- Task prompt
Would you return the lines that run from the start of the data below to the line with "R4: 30k (AGND, SIG6) -> 68k (AGND, SIG6)", both included, exactly as written and without pictures?

▬▬▬▬▬▬▬▬▬▬

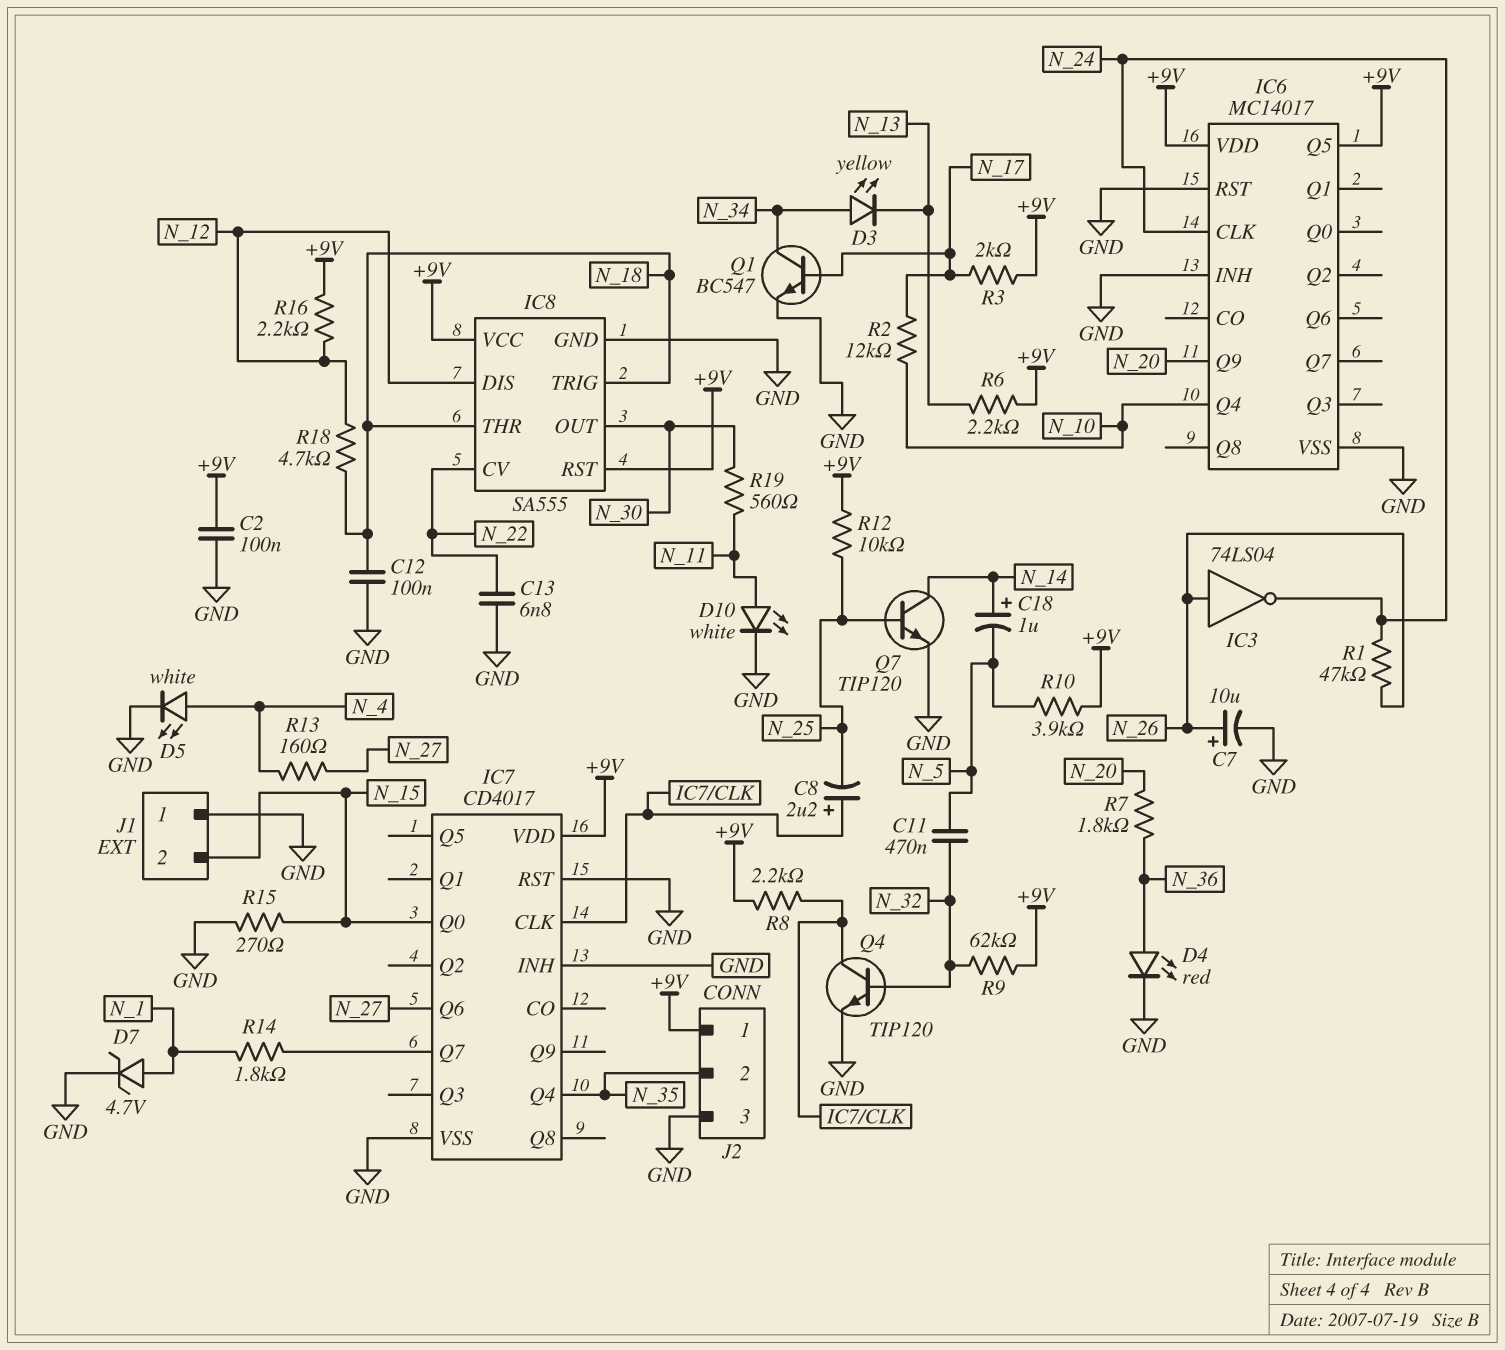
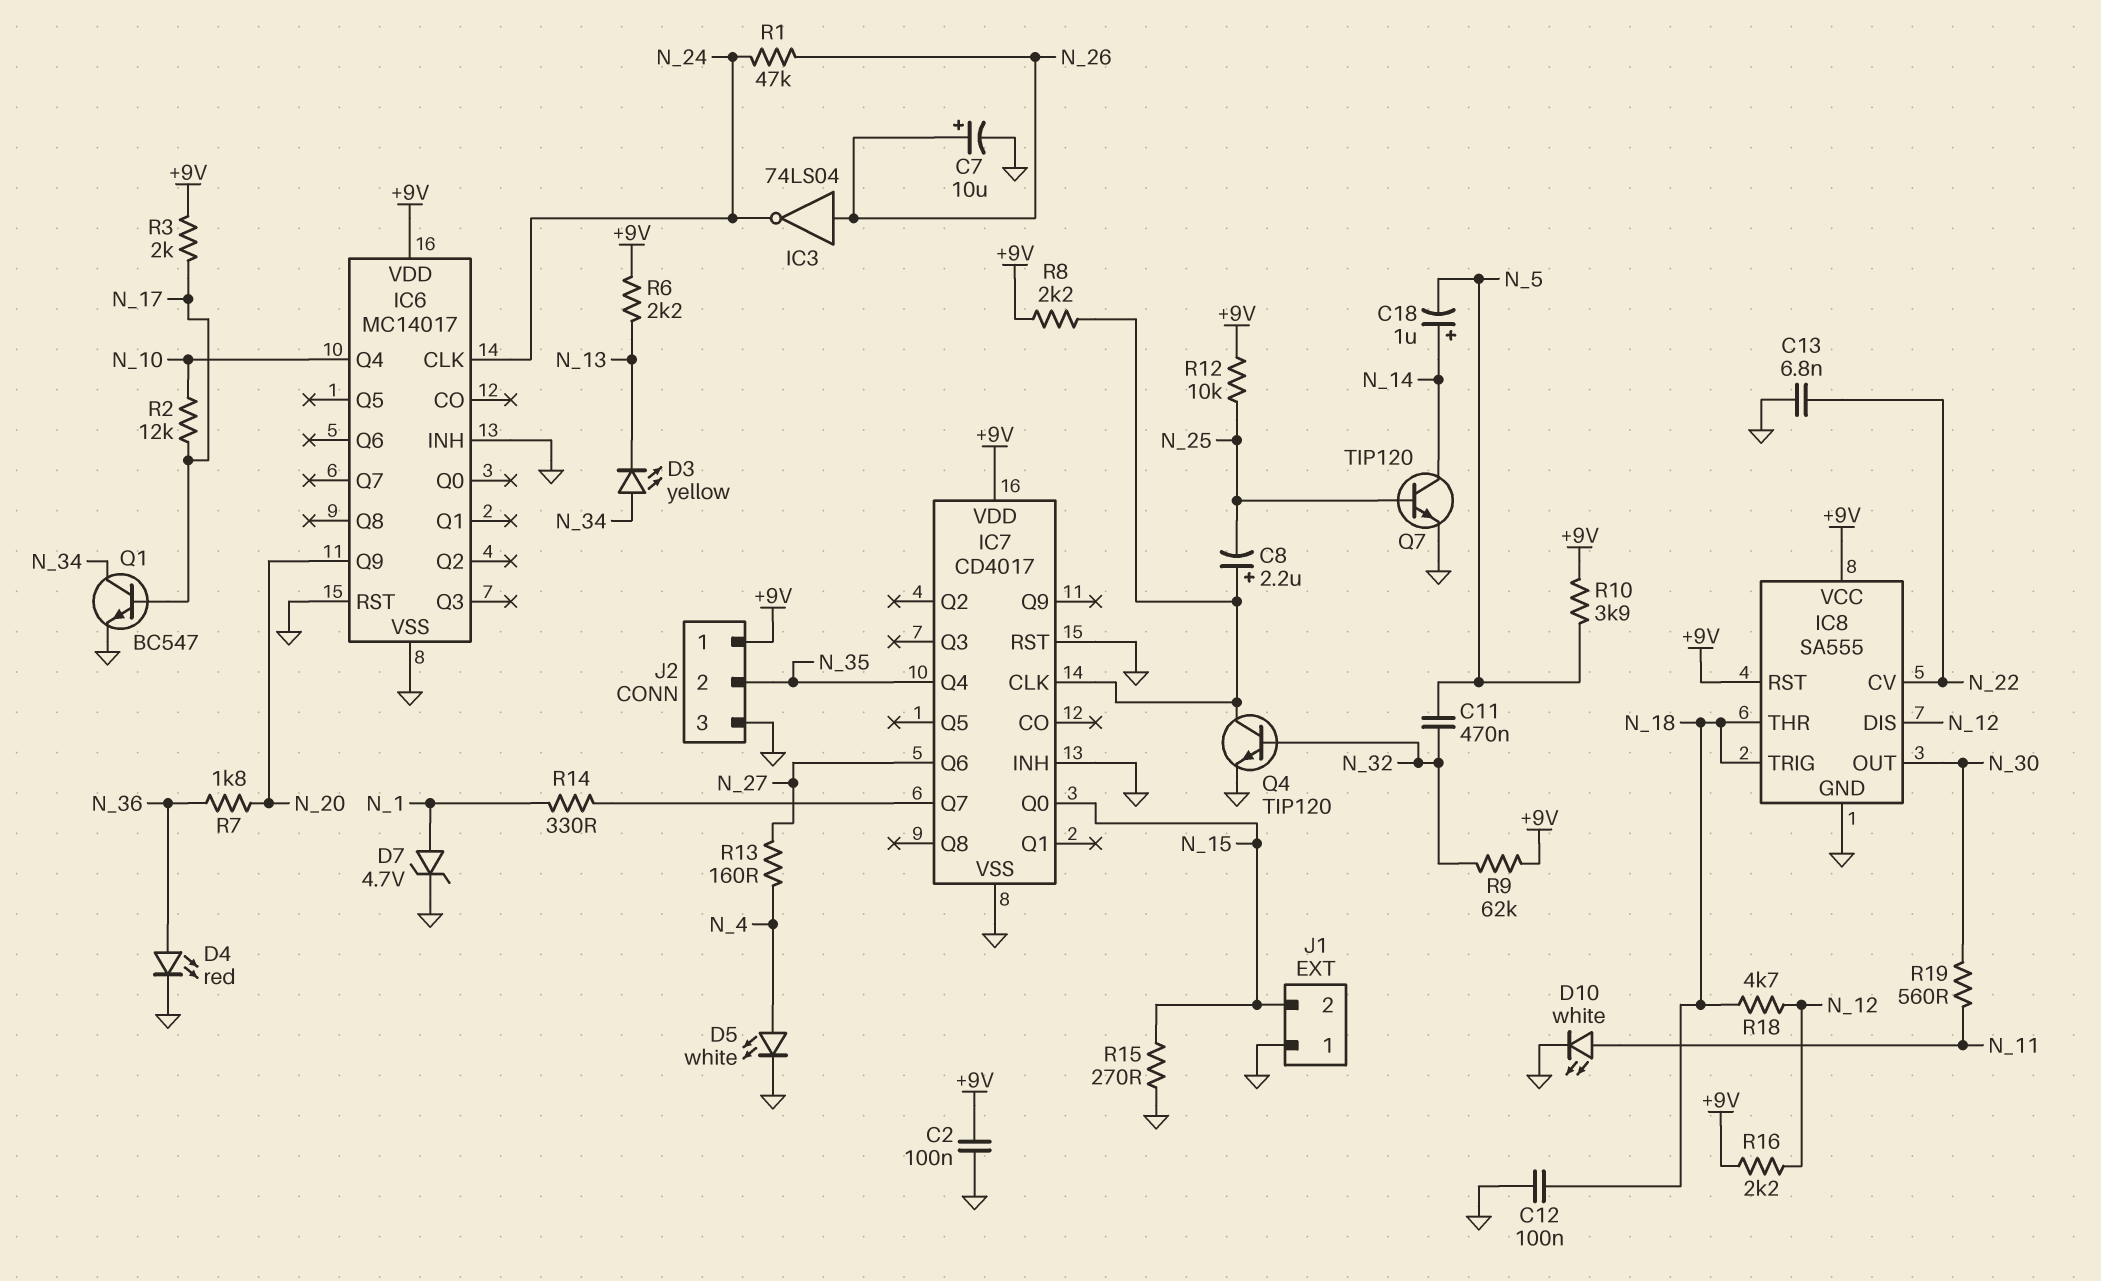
IC6 pin Q5: +9V -> none
R14: 1.8k (IC7/Q7, N_1) -> 330 (IC7/Q7, N_1)

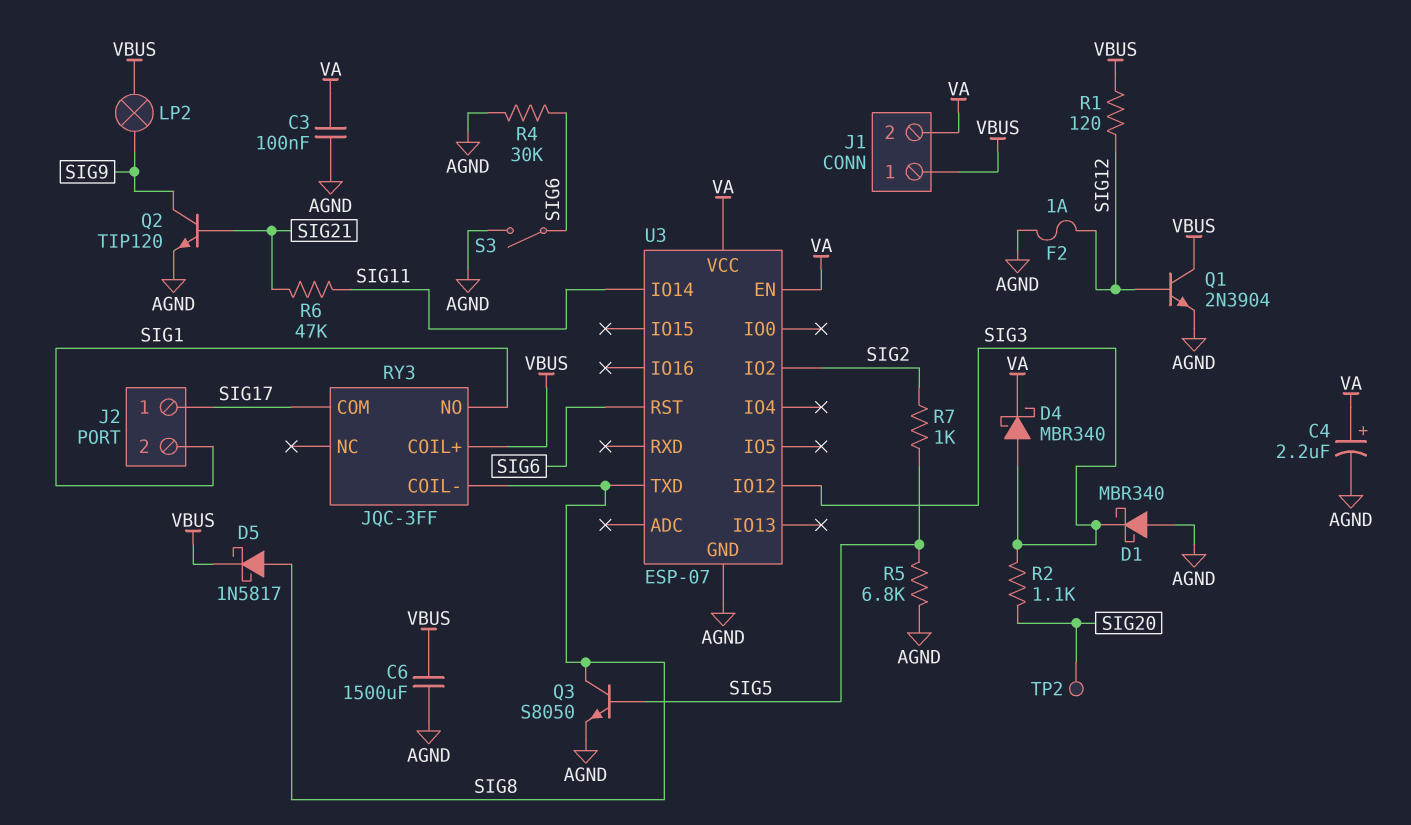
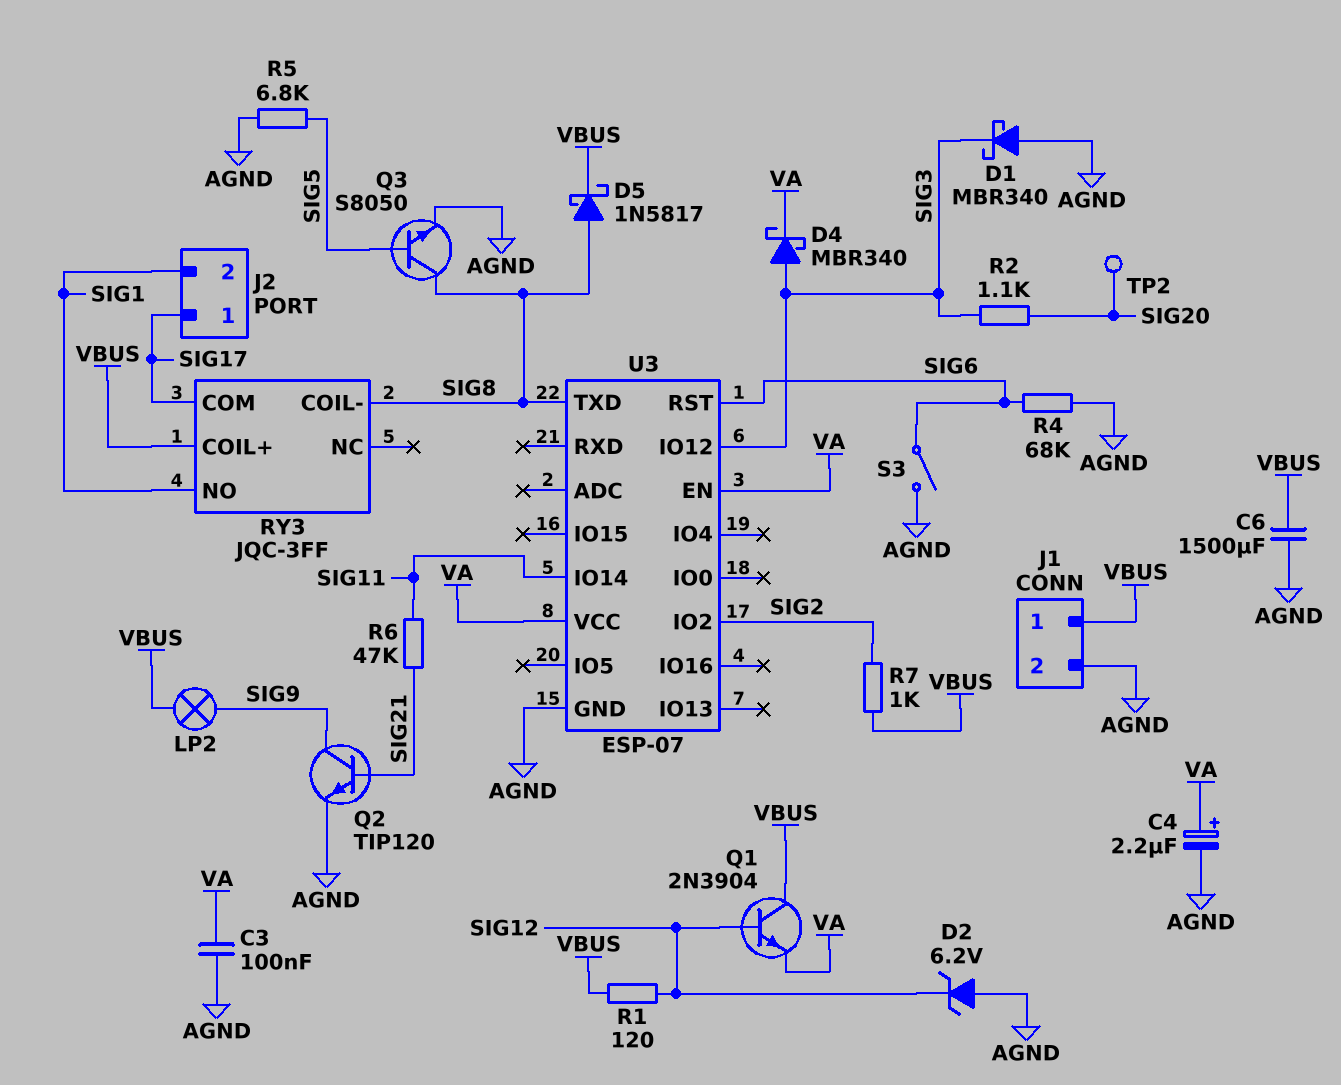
D2: none -> zener 6.2V (A AGND, K SIG12)
F2: 1A (AGND, SIG12) -> none
J1 pin 2: VA -> AGND
Q1: NPN 2N3904 (B SIG12, C VBUS, E AGND) -> NPN 2N3904 (B SIG12, C VBUS, E VA)
R4: 30k (AGND, SIG6) -> 68k (AGND, SIG6)
R7: 1k (SIG2, SIG5) -> 1k (SIG2, VBUS)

▬▬▬▬▬▬▬▬▬▬

- Answer space
IC6 pin Q5: +9V -> none
R14: 1.8k (IC7/Q7, N_1) -> 330 (IC7/Q7, N_1)

D2: none -> zener 6.2V (A AGND, K SIG12)
F2: 1A (AGND, SIG12) -> none
J1 pin 2: VA -> AGND
Q1: NPN 2N3904 (B SIG12, C VBUS, E AGND) -> NPN 2N3904 (B SIG12, C VBUS, E VA)
R4: 30k (AGND, SIG6) -> 68k (AGND, SIG6)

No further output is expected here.